Extracted records:
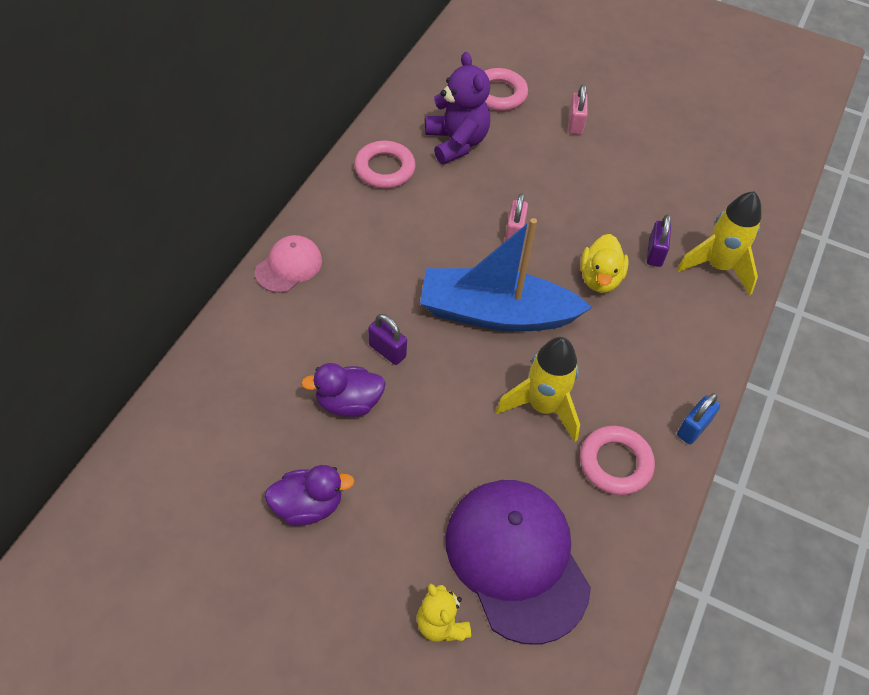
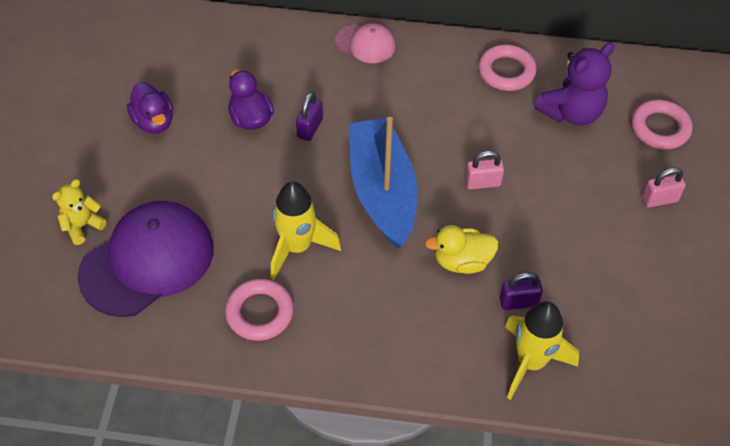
camera: 75 degrees right, 0 degrees up
(693, 428) = (320, 369): blue padlock -> none

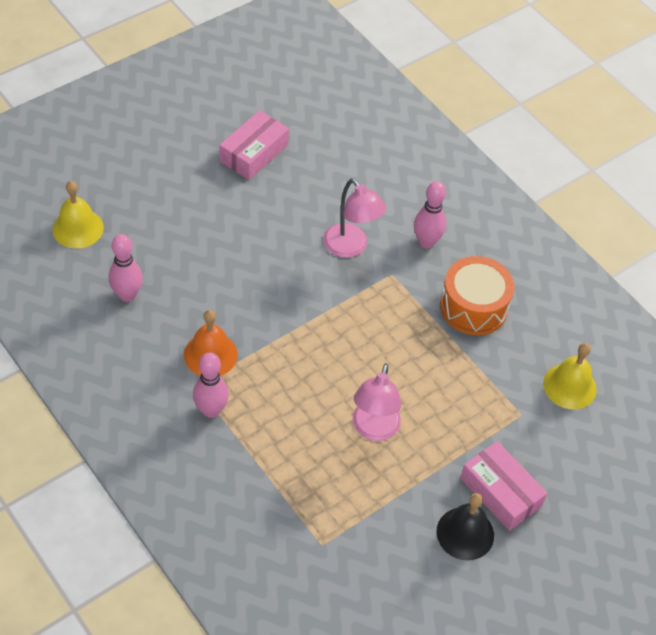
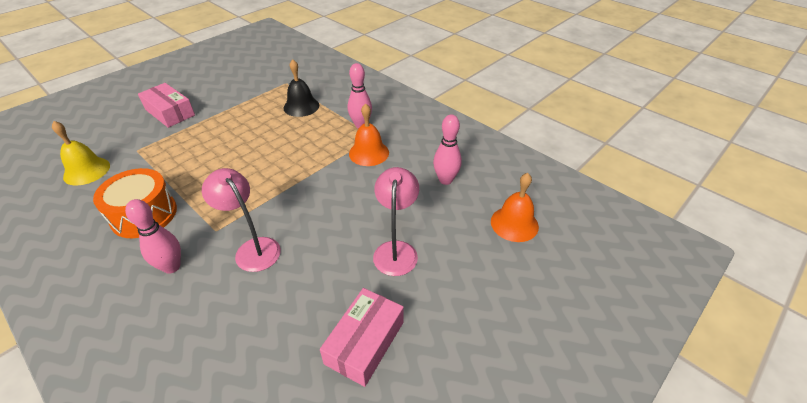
camera: 175 degrees right, 10 degrees down
(78, 228) = (514, 223): yellow bell -> orange bell
(373, 429) = (249, 129): pink lamp -> pink lamp (396, 250)
(465, 533) = (199, 95): black bell -> black bell (301, 106)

Required work: Starting at the line that contains "(693, 428) = (320, 369): blue padlock -> none" and ending with the last line of the data, transcribe every line exactly; skip the pictures.

Output of the task:
(693, 428) = (320, 369): blue padlock -> none

camera: 175 degrees right, 10 degrees down
(78, 228) = (514, 223): yellow bell -> orange bell
(373, 429) = (249, 129): pink lamp -> pink lamp (396, 250)
(465, 533) = (199, 95): black bell -> black bell (301, 106)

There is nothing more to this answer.